» WHAT YOU NEED TO DO
Repeat each entry in the data, exactly.

*** GIVEN DATA

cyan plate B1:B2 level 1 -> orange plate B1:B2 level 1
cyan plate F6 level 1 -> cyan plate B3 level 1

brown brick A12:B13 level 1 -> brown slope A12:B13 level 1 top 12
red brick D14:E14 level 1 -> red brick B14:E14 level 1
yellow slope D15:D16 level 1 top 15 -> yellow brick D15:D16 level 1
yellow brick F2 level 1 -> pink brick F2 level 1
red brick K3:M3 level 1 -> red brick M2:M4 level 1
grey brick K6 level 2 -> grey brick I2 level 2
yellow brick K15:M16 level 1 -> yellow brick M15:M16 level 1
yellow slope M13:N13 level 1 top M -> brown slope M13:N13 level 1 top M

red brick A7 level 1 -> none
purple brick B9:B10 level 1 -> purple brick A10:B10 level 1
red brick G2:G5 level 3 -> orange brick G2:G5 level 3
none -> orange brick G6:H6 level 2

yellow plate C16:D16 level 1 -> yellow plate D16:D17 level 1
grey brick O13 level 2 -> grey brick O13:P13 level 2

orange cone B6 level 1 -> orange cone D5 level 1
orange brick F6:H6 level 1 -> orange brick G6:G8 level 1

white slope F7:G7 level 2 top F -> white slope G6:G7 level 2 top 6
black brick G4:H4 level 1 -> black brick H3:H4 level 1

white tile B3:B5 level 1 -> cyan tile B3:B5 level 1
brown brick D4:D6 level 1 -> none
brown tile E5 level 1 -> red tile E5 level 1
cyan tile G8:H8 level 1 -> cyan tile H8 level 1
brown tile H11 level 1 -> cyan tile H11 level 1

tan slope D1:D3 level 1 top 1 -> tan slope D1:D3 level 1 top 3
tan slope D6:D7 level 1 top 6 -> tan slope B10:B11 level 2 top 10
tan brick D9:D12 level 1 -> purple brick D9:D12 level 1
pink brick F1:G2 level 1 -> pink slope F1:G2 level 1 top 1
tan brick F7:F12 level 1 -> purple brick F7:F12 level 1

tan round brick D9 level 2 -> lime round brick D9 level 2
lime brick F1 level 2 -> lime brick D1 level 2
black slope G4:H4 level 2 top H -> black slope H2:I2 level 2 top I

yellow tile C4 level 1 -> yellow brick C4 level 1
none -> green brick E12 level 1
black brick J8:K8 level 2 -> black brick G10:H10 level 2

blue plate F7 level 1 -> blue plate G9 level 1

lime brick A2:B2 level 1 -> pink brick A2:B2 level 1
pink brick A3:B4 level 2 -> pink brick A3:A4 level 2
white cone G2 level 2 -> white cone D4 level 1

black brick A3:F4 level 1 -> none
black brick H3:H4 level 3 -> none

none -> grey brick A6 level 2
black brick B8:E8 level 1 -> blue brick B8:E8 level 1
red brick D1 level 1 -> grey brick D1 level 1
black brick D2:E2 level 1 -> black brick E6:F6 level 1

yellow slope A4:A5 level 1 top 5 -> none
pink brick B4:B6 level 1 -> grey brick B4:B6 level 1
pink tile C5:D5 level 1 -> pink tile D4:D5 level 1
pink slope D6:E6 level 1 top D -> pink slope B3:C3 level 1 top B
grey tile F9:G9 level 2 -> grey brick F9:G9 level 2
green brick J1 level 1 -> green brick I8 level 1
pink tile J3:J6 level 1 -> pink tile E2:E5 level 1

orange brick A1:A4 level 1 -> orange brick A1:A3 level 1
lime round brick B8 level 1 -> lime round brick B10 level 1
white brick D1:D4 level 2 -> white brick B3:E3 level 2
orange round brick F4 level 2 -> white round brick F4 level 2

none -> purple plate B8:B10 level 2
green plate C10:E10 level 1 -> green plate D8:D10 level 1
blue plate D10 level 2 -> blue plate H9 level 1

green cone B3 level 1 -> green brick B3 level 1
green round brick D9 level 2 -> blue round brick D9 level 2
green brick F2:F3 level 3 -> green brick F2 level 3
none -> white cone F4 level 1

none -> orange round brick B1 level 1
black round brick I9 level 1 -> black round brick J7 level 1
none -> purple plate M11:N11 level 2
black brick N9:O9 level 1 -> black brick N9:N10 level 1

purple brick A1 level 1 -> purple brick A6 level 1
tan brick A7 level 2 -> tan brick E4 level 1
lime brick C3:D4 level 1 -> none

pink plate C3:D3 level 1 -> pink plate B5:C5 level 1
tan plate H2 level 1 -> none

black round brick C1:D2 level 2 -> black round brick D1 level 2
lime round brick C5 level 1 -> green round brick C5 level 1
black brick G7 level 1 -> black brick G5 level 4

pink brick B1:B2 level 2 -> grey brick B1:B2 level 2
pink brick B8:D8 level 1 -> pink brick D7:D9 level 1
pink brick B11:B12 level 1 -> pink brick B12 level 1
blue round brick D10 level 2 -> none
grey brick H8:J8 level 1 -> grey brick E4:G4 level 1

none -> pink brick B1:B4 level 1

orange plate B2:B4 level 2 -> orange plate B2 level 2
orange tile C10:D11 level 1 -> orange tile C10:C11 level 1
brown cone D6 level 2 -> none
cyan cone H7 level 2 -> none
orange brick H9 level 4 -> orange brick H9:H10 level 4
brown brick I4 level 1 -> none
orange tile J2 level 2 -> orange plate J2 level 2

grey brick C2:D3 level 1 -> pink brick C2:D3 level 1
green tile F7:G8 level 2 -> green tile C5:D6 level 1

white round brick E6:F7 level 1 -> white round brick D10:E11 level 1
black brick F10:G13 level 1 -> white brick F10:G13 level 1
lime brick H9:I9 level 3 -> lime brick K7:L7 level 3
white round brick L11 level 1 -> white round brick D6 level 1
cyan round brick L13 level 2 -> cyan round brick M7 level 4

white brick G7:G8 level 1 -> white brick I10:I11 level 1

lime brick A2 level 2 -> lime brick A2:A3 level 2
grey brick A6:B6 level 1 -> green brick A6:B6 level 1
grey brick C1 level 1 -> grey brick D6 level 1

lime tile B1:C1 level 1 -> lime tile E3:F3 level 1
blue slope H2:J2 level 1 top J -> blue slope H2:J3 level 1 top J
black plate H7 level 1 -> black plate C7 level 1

******

» RESULT BELOW
cyan plate B1:B2 level 1 -> orange plate B1:B2 level 1
cyan plate F6 level 1 -> cyan plate B3 level 1

brown brick A12:B13 level 1 -> brown slope A12:B13 level 1 top 12
red brick D14:E14 level 1 -> red brick B14:E14 level 1
yellow slope D15:D16 level 1 top 15 -> yellow brick D15:D16 level 1
yellow brick F2 level 1 -> pink brick F2 level 1
red brick K3:M3 level 1 -> red brick M2:M4 level 1
grey brick K6 level 2 -> grey brick I2 level 2
yellow brick K15:M16 level 1 -> yellow brick M15:M16 level 1
yellow slope M13:N13 level 1 top M -> brown slope M13:N13 level 1 top M

red brick A7 level 1 -> none
purple brick B9:B10 level 1 -> purple brick A10:B10 level 1
red brick G2:G5 level 3 -> orange brick G2:G5 level 3
none -> orange brick G6:H6 level 2

yellow plate C16:D16 level 1 -> yellow plate D16:D17 level 1
grey brick O13 level 2 -> grey brick O13:P13 level 2

orange cone B6 level 1 -> orange cone D5 level 1
orange brick F6:H6 level 1 -> orange brick G6:G8 level 1

white slope F7:G7 level 2 top F -> white slope G6:G7 level 2 top 6
black brick G4:H4 level 1 -> black brick H3:H4 level 1

white tile B3:B5 level 1 -> cyan tile B3:B5 level 1
brown brick D4:D6 level 1 -> none
brown tile E5 level 1 -> red tile E5 level 1
cyan tile G8:H8 level 1 -> cyan tile H8 level 1
brown tile H11 level 1 -> cyan tile H11 level 1

tan slope D1:D3 level 1 top 1 -> tan slope D1:D3 level 1 top 3
tan slope D6:D7 level 1 top 6 -> tan slope B10:B11 level 2 top 10
tan brick D9:D12 level 1 -> purple brick D9:D12 level 1
pink brick F1:G2 level 1 -> pink slope F1:G2 level 1 top 1
tan brick F7:F12 level 1 -> purple brick F7:F12 level 1

tan round brick D9 level 2 -> lime round brick D9 level 2
lime brick F1 level 2 -> lime brick D1 level 2
black slope G4:H4 level 2 top H -> black slope H2:I2 level 2 top I

yellow tile C4 level 1 -> yellow brick C4 level 1
none -> green brick E12 level 1
black brick J8:K8 level 2 -> black brick G10:H10 level 2

blue plate F7 level 1 -> blue plate G9 level 1

lime brick A2:B2 level 1 -> pink brick A2:B2 level 1
pink brick A3:B4 level 2 -> pink brick A3:A4 level 2
white cone G2 level 2 -> white cone D4 level 1

black brick A3:F4 level 1 -> none
black brick H3:H4 level 3 -> none

none -> grey brick A6 level 2
black brick B8:E8 level 1 -> blue brick B8:E8 level 1
red brick D1 level 1 -> grey brick D1 level 1
black brick D2:E2 level 1 -> black brick E6:F6 level 1

yellow slope A4:A5 level 1 top 5 -> none
pink brick B4:B6 level 1 -> grey brick B4:B6 level 1
pink tile C5:D5 level 1 -> pink tile D4:D5 level 1
pink slope D6:E6 level 1 top D -> pink slope B3:C3 level 1 top B
grey tile F9:G9 level 2 -> grey brick F9:G9 level 2
green brick J1 level 1 -> green brick I8 level 1
pink tile J3:J6 level 1 -> pink tile E2:E5 level 1

orange brick A1:A4 level 1 -> orange brick A1:A3 level 1
lime round brick B8 level 1 -> lime round brick B10 level 1
white brick D1:D4 level 2 -> white brick B3:E3 level 2
orange round brick F4 level 2 -> white round brick F4 level 2

none -> purple plate B8:B10 level 2
green plate C10:E10 level 1 -> green plate D8:D10 level 1
blue plate D10 level 2 -> blue plate H9 level 1

green cone B3 level 1 -> green brick B3 level 1
green round brick D9 level 2 -> blue round brick D9 level 2
green brick F2:F3 level 3 -> green brick F2 level 3
none -> white cone F4 level 1

none -> orange round brick B1 level 1
black round brick I9 level 1 -> black round brick J7 level 1
none -> purple plate M11:N11 level 2
black brick N9:O9 level 1 -> black brick N9:N10 level 1

purple brick A1 level 1 -> purple brick A6 level 1
tan brick A7 level 2 -> tan brick E4 level 1
lime brick C3:D4 level 1 -> none

pink plate C3:D3 level 1 -> pink plate B5:C5 level 1
tan plate H2 level 1 -> none

black round brick C1:D2 level 2 -> black round brick D1 level 2
lime round brick C5 level 1 -> green round brick C5 level 1
black brick G7 level 1 -> black brick G5 level 4

pink brick B1:B2 level 2 -> grey brick B1:B2 level 2
pink brick B8:D8 level 1 -> pink brick D7:D9 level 1
pink brick B11:B12 level 1 -> pink brick B12 level 1
blue round brick D10 level 2 -> none
grey brick H8:J8 level 1 -> grey brick E4:G4 level 1

none -> pink brick B1:B4 level 1

orange plate B2:B4 level 2 -> orange plate B2 level 2
orange tile C10:D11 level 1 -> orange tile C10:C11 level 1
brown cone D6 level 2 -> none
cyan cone H7 level 2 -> none
orange brick H9 level 4 -> orange brick H9:H10 level 4
brown brick I4 level 1 -> none
orange tile J2 level 2 -> orange plate J2 level 2

grey brick C2:D3 level 1 -> pink brick C2:D3 level 1
green tile F7:G8 level 2 -> green tile C5:D6 level 1

white round brick E6:F7 level 1 -> white round brick D10:E11 level 1
black brick F10:G13 level 1 -> white brick F10:G13 level 1
lime brick H9:I9 level 3 -> lime brick K7:L7 level 3
white round brick L11 level 1 -> white round brick D6 level 1
cyan round brick L13 level 2 -> cyan round brick M7 level 4

white brick G7:G8 level 1 -> white brick I10:I11 level 1

lime brick A2 level 2 -> lime brick A2:A3 level 2
grey brick A6:B6 level 1 -> green brick A6:B6 level 1
grey brick C1 level 1 -> grey brick D6 level 1

lime tile B1:C1 level 1 -> lime tile E3:F3 level 1
blue slope H2:J2 level 1 top J -> blue slope H2:J3 level 1 top J
black plate H7 level 1 -> black plate C7 level 1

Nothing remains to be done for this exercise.